For each line of the listing below that contains the string "DGND", copy the line.

Information supplied →
----
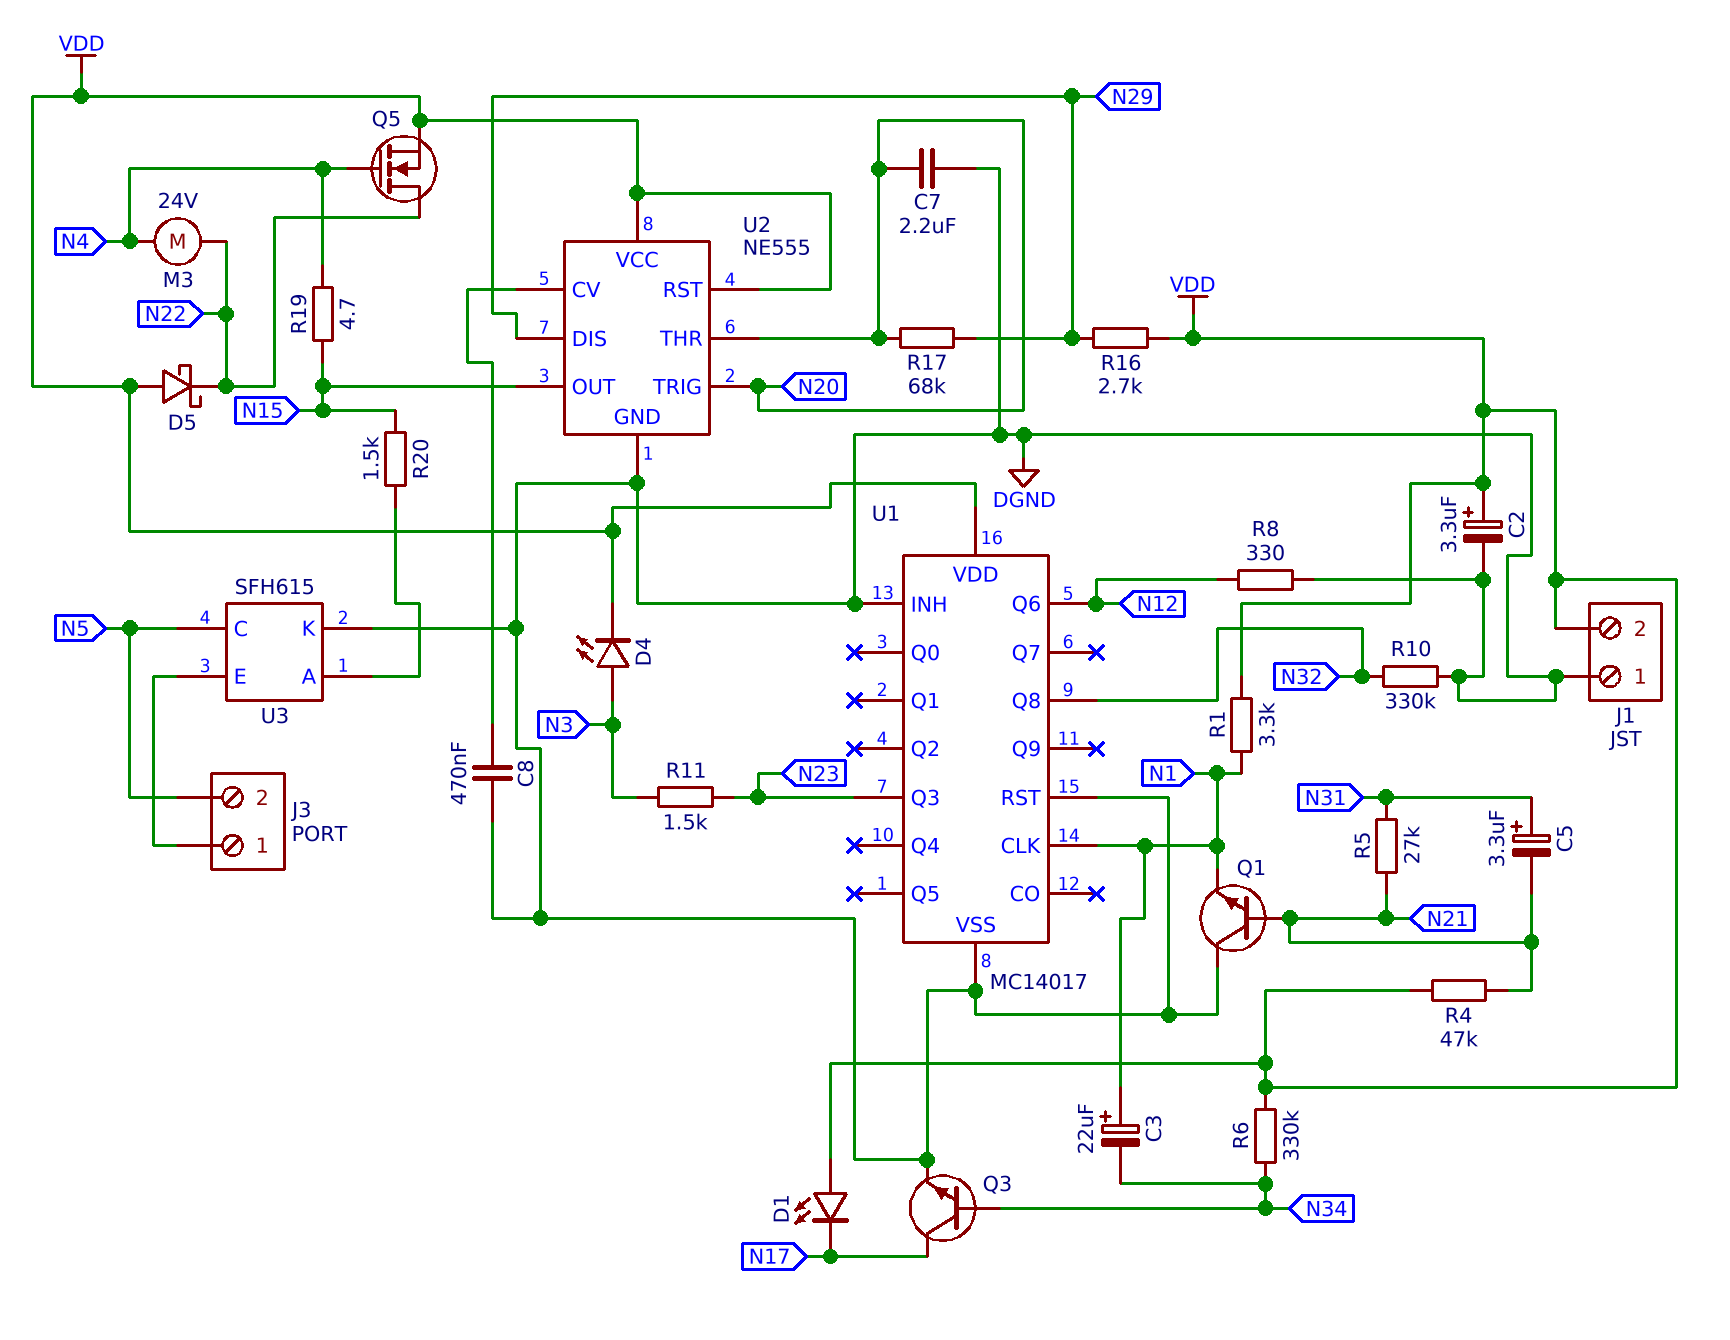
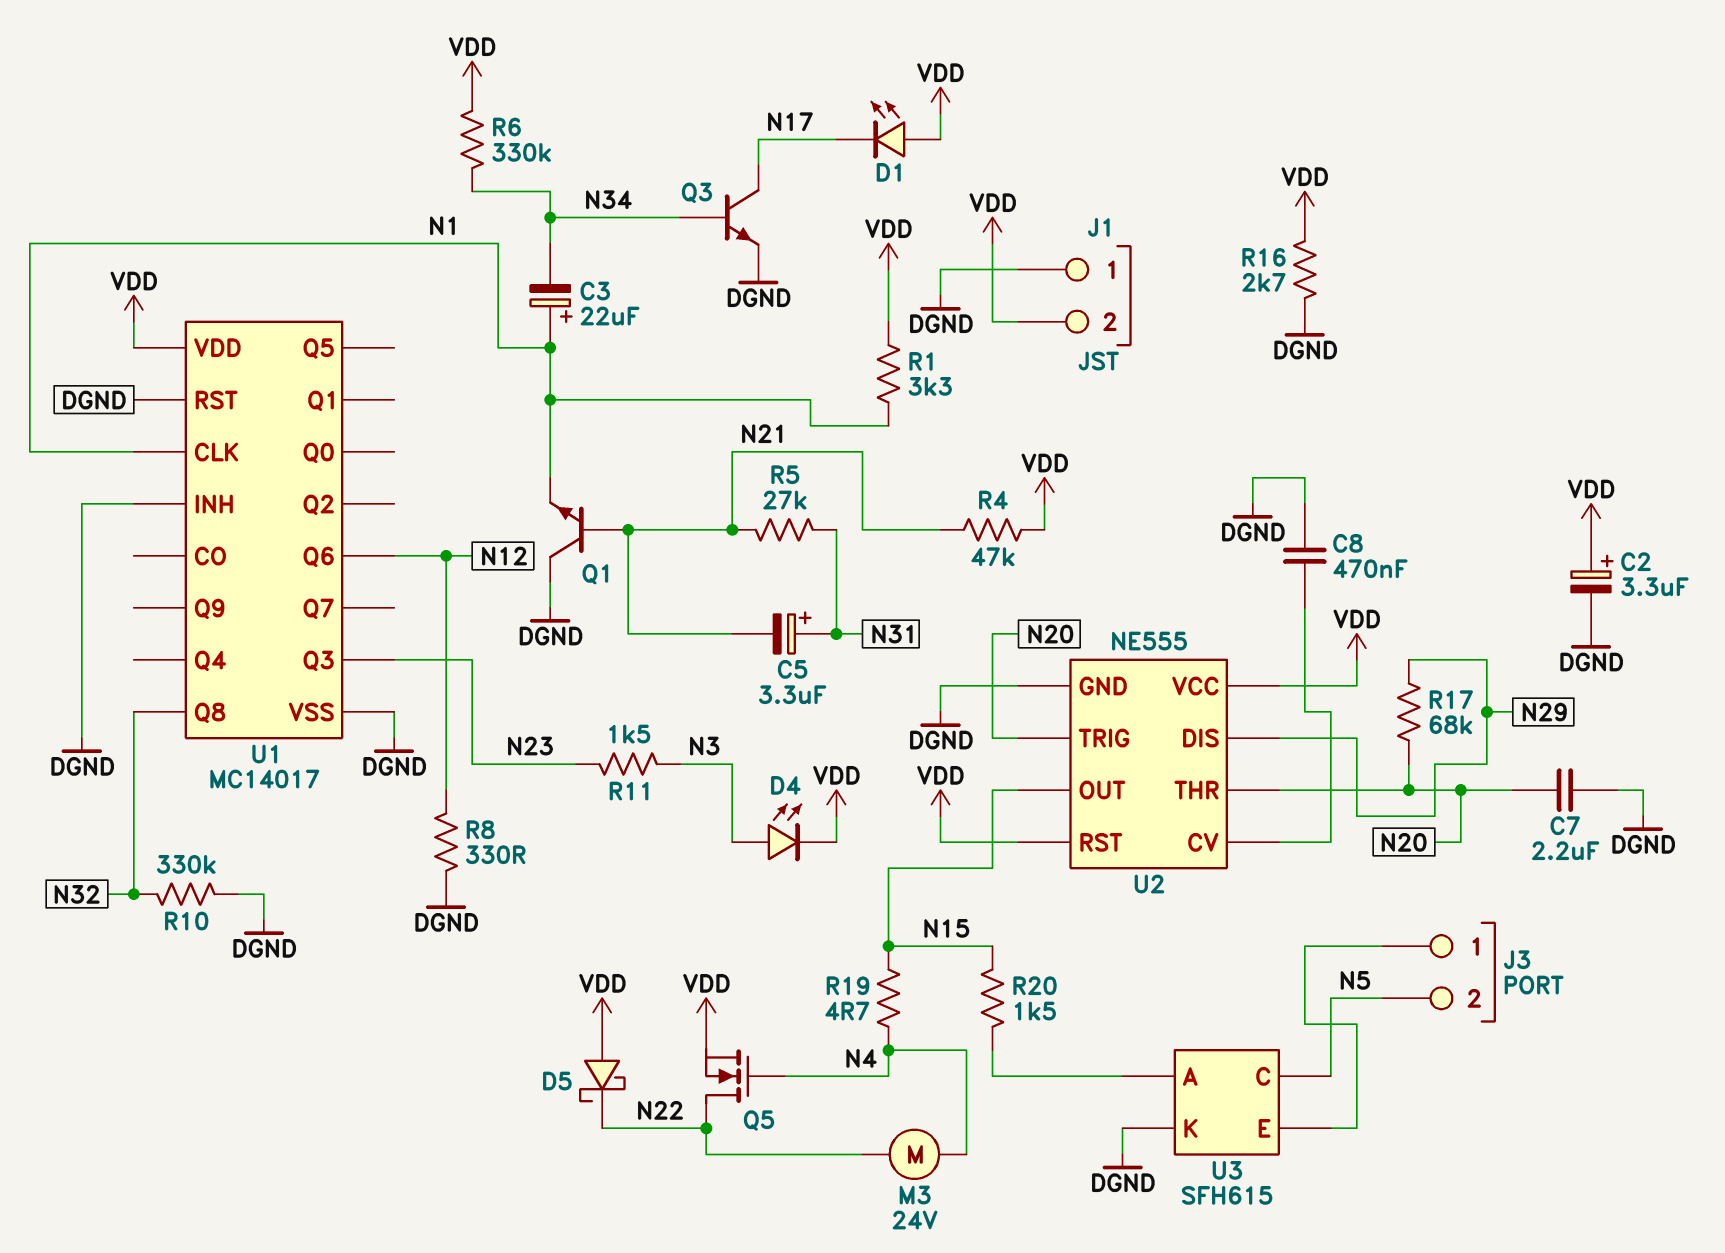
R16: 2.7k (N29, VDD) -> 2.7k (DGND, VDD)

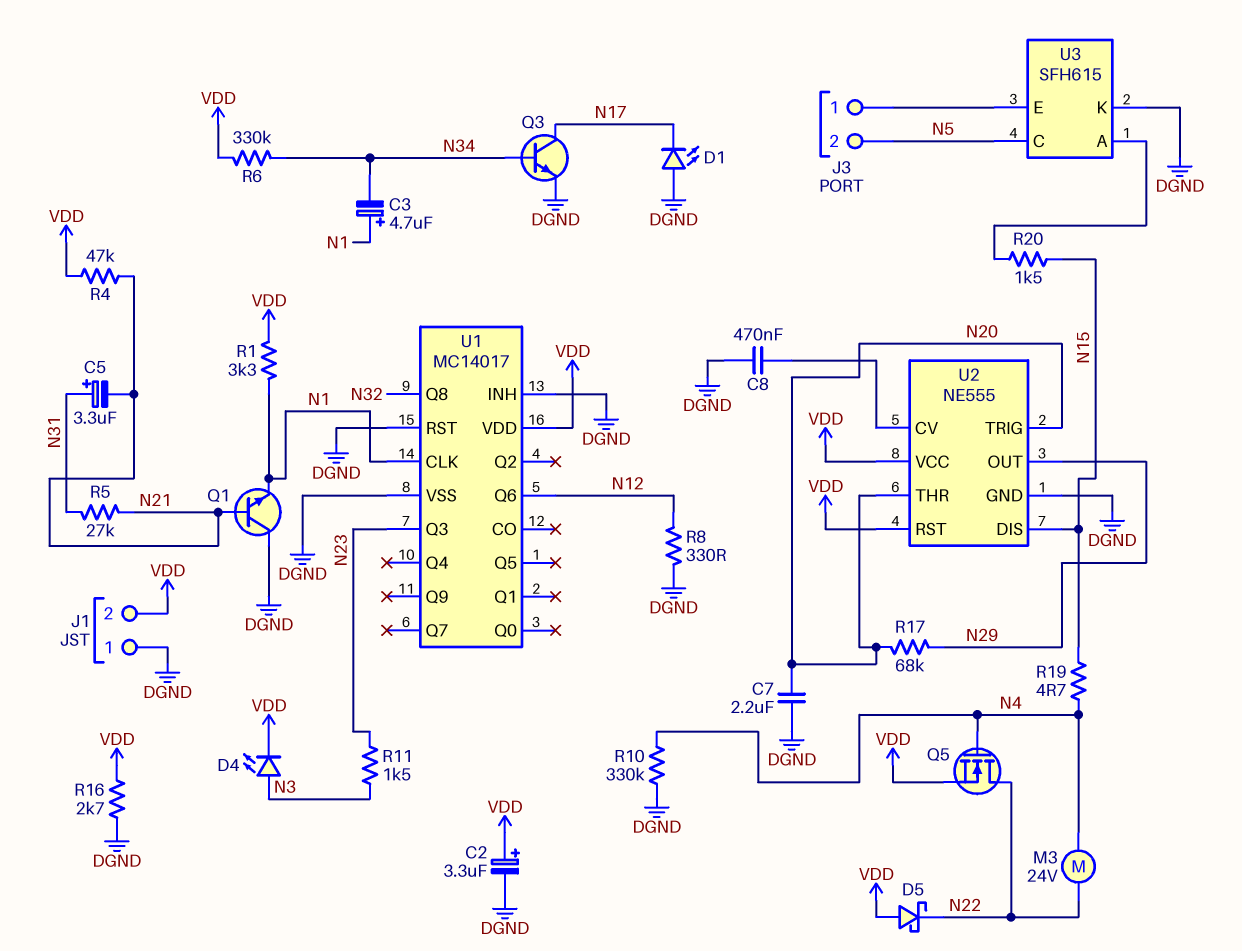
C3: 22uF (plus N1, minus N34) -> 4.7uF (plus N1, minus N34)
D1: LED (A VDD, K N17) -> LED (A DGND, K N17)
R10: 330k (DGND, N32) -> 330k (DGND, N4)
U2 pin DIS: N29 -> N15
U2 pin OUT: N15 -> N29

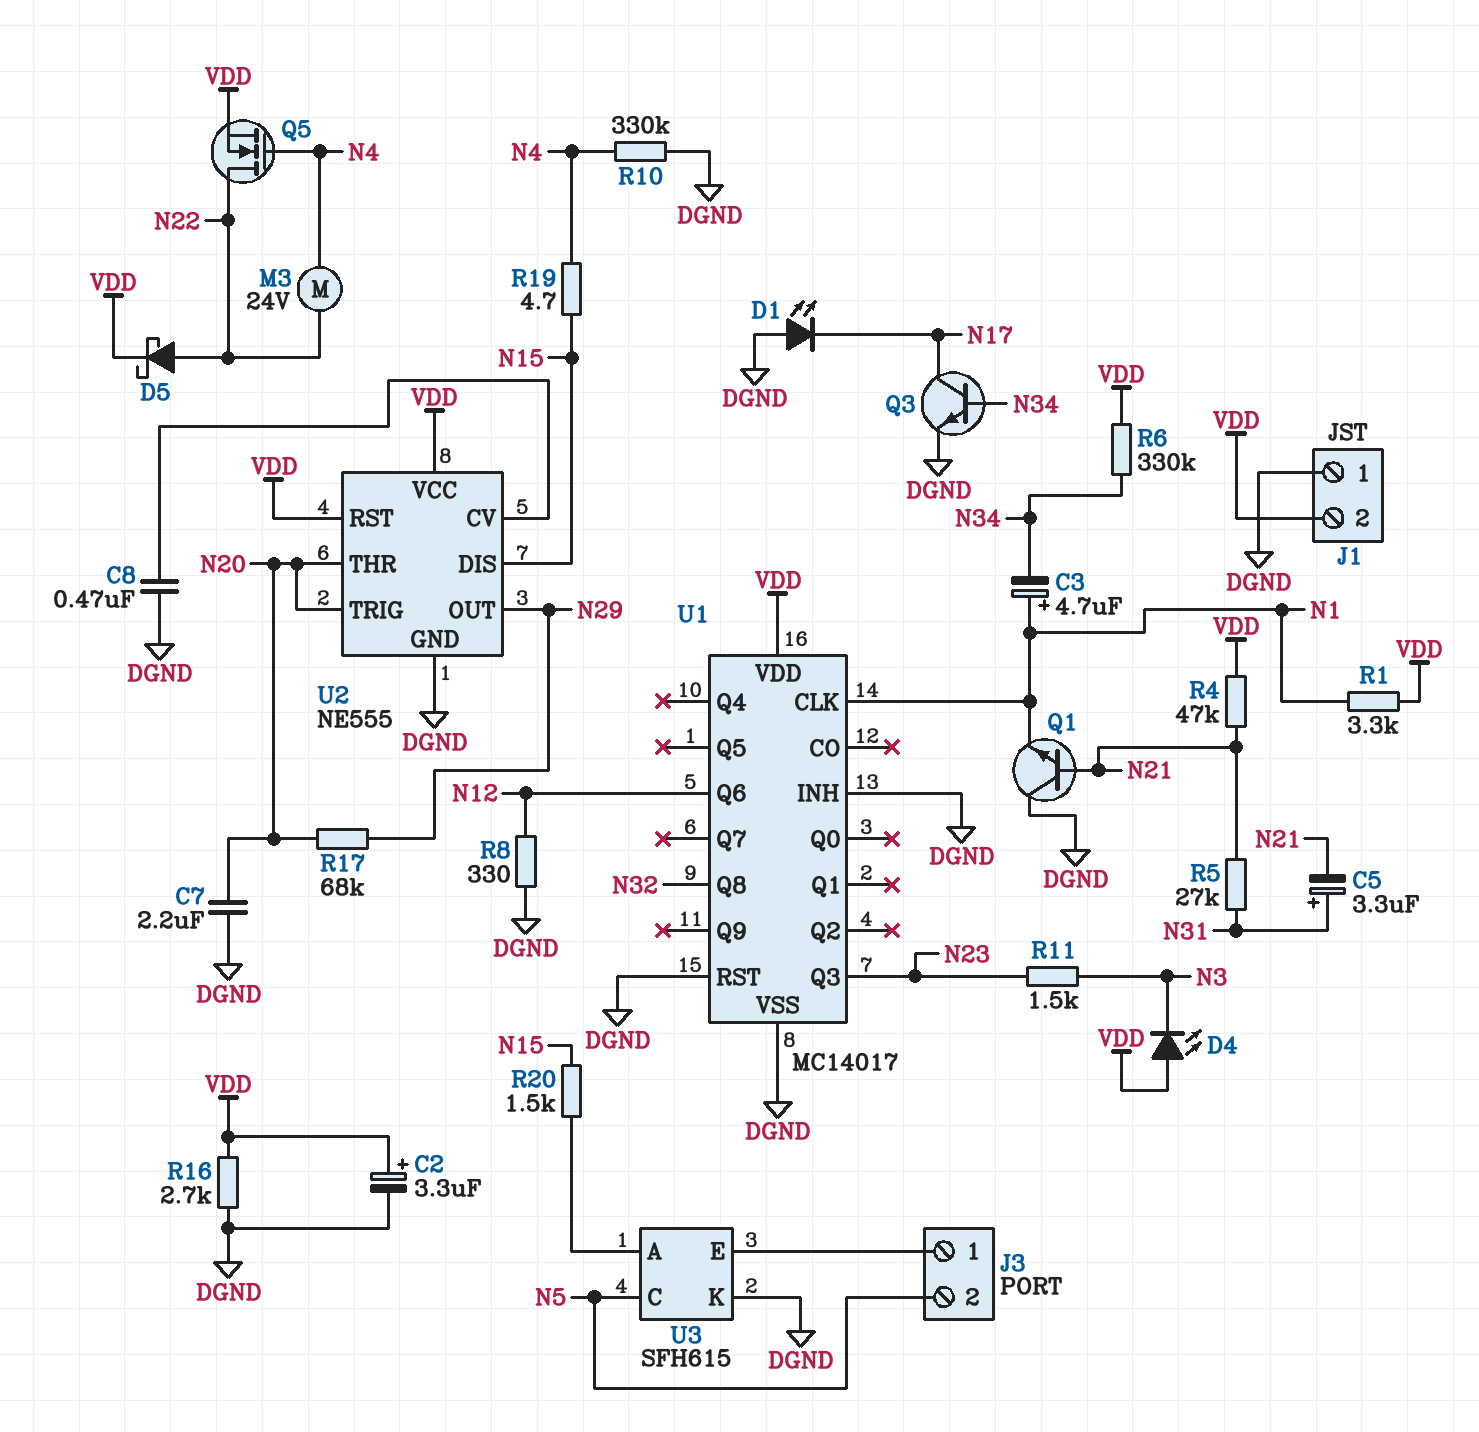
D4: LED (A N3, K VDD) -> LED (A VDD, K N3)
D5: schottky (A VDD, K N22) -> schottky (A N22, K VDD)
----
Output for this exercise →
R16: 2.7k (N29, VDD) -> 2.7k (DGND, VDD)
D1: LED (A VDD, K N17) -> LED (A DGND, K N17)
R10: 330k (DGND, N32) -> 330k (DGND, N4)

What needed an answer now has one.